WORK TO BE COMPLETED ::
Please write out every line of the listing without alteration, but omit the images.

ENTRIES SUPPLIED ::
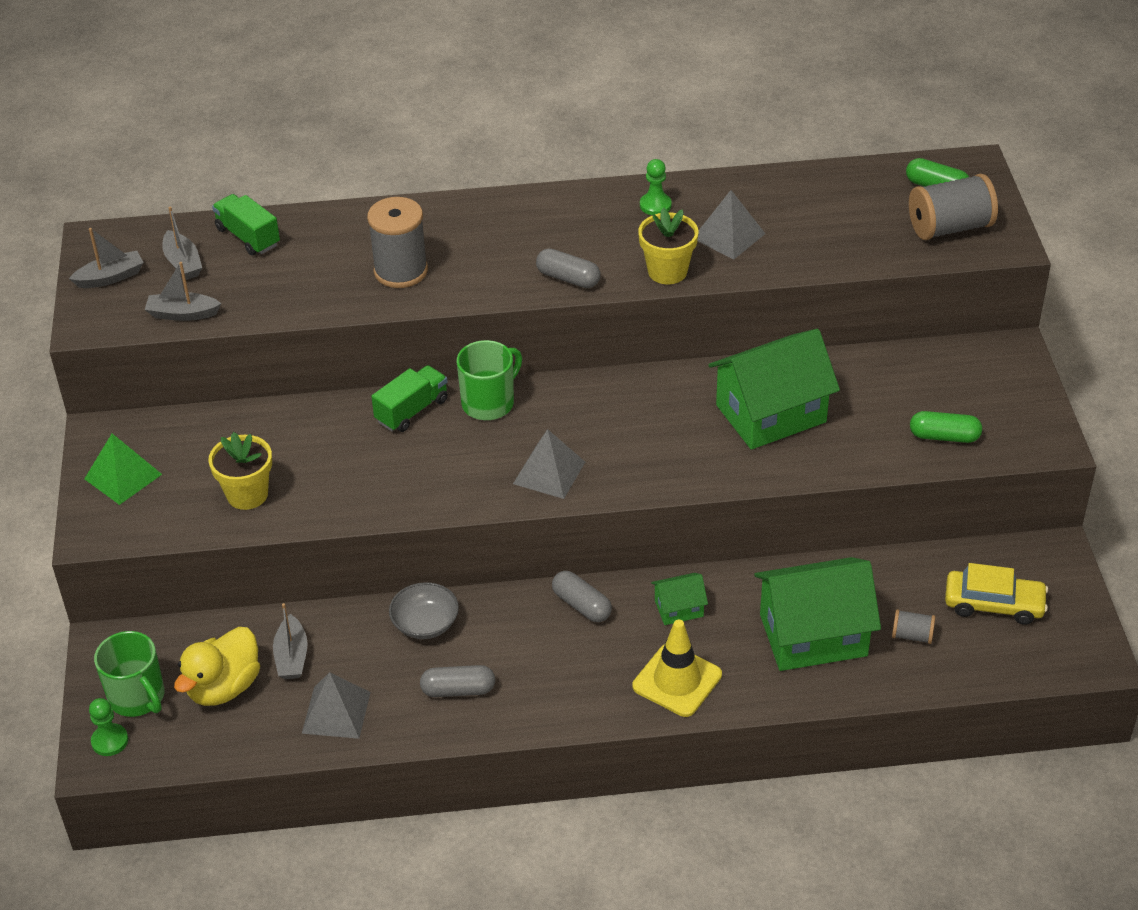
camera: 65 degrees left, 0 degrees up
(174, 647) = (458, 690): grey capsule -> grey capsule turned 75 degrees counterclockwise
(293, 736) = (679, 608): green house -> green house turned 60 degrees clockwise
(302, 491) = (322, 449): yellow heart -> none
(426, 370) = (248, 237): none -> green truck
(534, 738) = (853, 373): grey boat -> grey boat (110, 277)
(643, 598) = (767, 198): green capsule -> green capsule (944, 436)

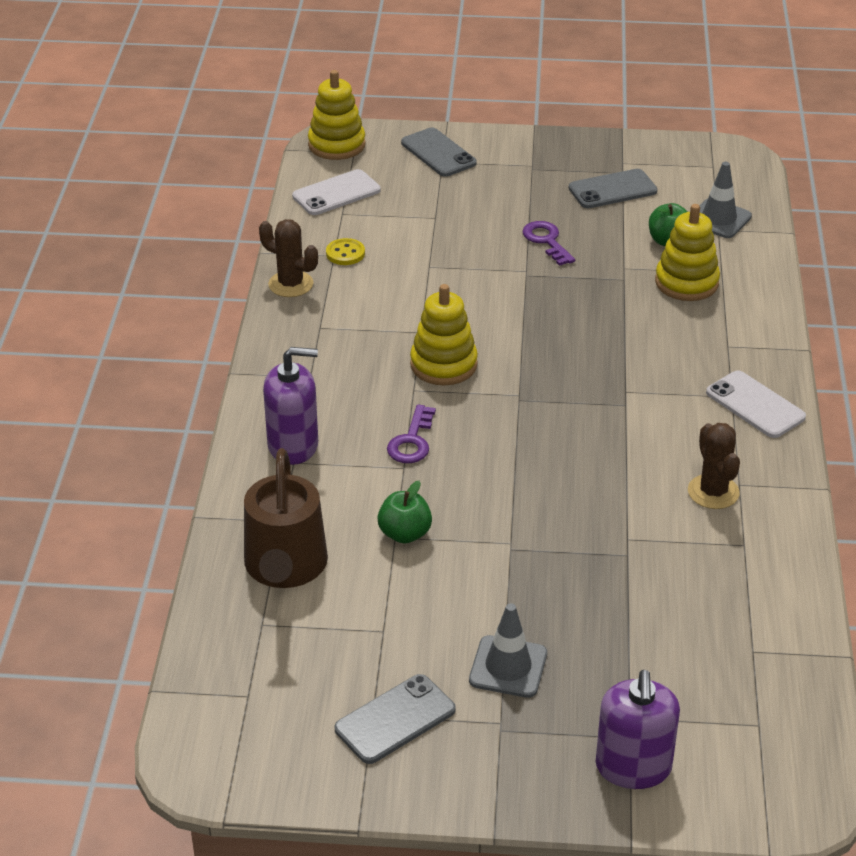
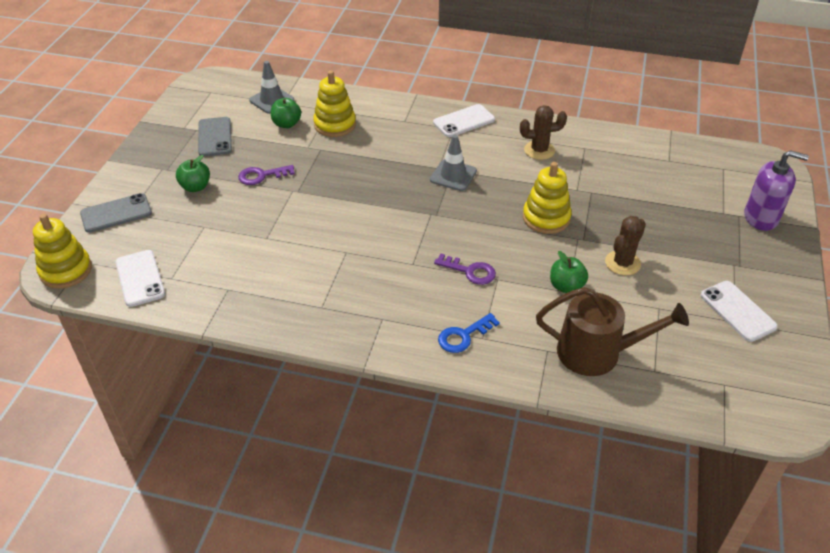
camera: 80 degrees left, 5 degrees up
(291, 284) = (257, 319): brown cactus -> brown cactus (622, 263)
(293, 445) = (463, 336): purple soap dispenser -> blue key
(345, 253) = (229, 282): yellow button -> none
(395, 719) = (737, 311): grey phone -> white phone
(443, 365) = (388, 245): yellow stacking toy -> yellow stacking toy (546, 218)
(505, 196) = (195, 187): none -> green apple
(508, 667) = (688, 255): grey traffic cone -> grey traffic cone (453, 175)

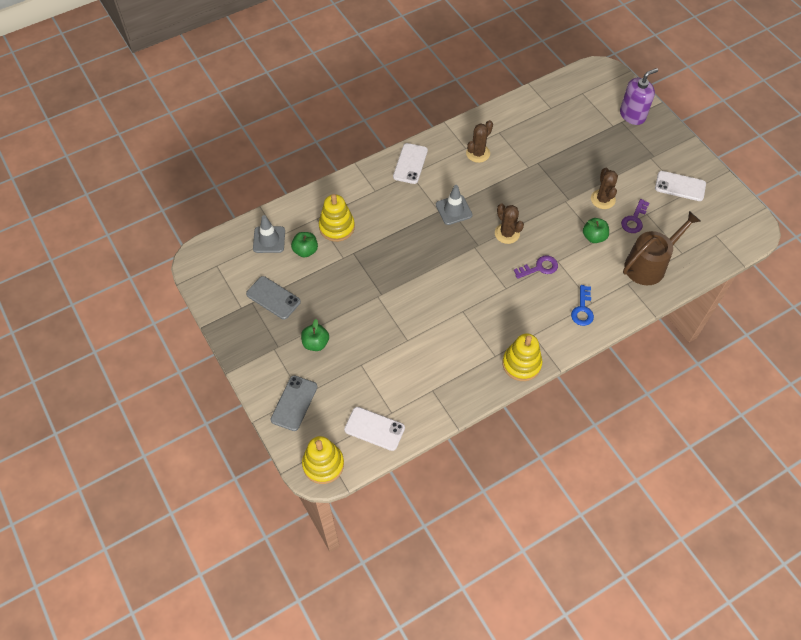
camera: 45 degrees left, 15 degrees up
(261, 176) = (344, 301): purple key -> purple key (634, 220)
(477, 224) = (507, 233): none -> brown cactus
(546, 218) = (535, 200): yellow stacking toy -> yellow stacking toy (521, 364)

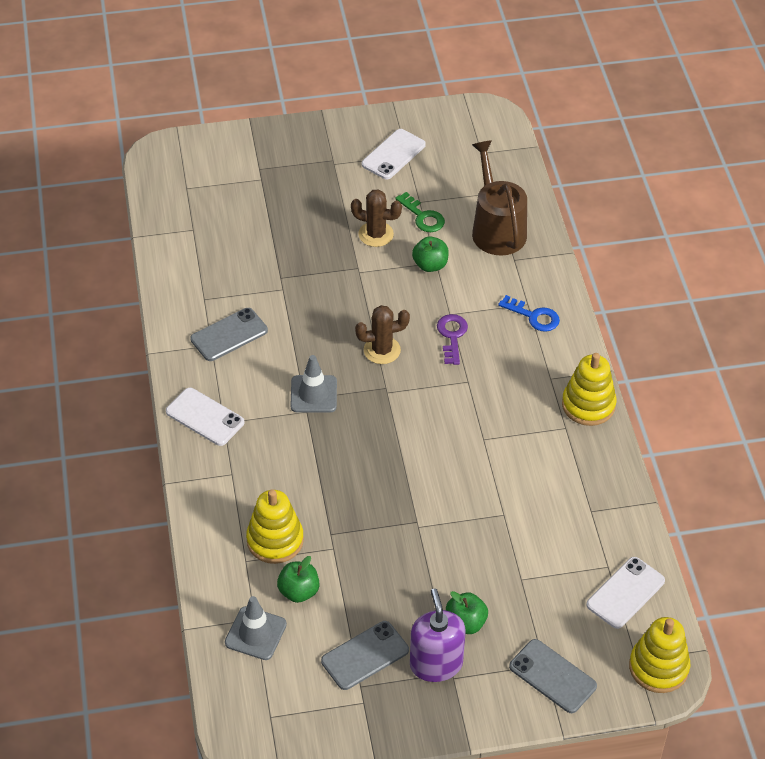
camera: 70 degrees left, 10 degrees down
(478, 153) = (229, 335): brown cactus -> grey phone
(632, 115) = (254, 154): purple soap dispenser -> purple soap dispenser (436, 664)
(634, 220) = (423, 217): purple key -> green key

ANSWER AREA ::
camera: 65 degrees left, 0 degrees up
(174, 647) = (458, 690): grey capsule -> grey capsule turned 75 degrees counterclockwise
(293, 736) = (679, 608): green house -> green house turned 60 degrees clockwise
(302, 491) = (322, 449): yellow heart -> none
(426, 370) = (248, 237): none -> green truck
(534, 738) = (853, 373): grey boat -> grey boat (110, 277)
(643, 598) = (767, 198): green capsule -> green capsule (944, 436)

camera: 80 degrees left, 5 degrees up
(291, 284) = (257, 319): brown cactus -> brown cactus (622, 263)
(293, 445) = (463, 336): purple soap dispenser -> blue key
(345, 253) = (229, 282): yellow button -> none
(395, 719) = (737, 311): grey phone -> white phone
(443, 365) = (388, 245): yellow stacking toy -> yellow stacking toy (546, 218)
(505, 196) = (195, 187): none -> green apple
(508, 667) = (688, 255): grey traffic cone -> grey traffic cone (453, 175)

camera: 45 degrees left, 15 degrees up
(261, 176) = (344, 301): purple key -> purple key (634, 220)
(477, 224) = (507, 233): none -> brown cactus
(546, 218) = (535, 200): yellow stacking toy -> yellow stacking toy (521, 364)

camera: 70 degrees left, 10 degrees down
(478, 153) = (229, 335): brown cactus -> grey phone
(632, 115) = (254, 154): purple soap dispenser -> purple soap dispenser (436, 664)
(634, 220) = (423, 217): purple key -> green key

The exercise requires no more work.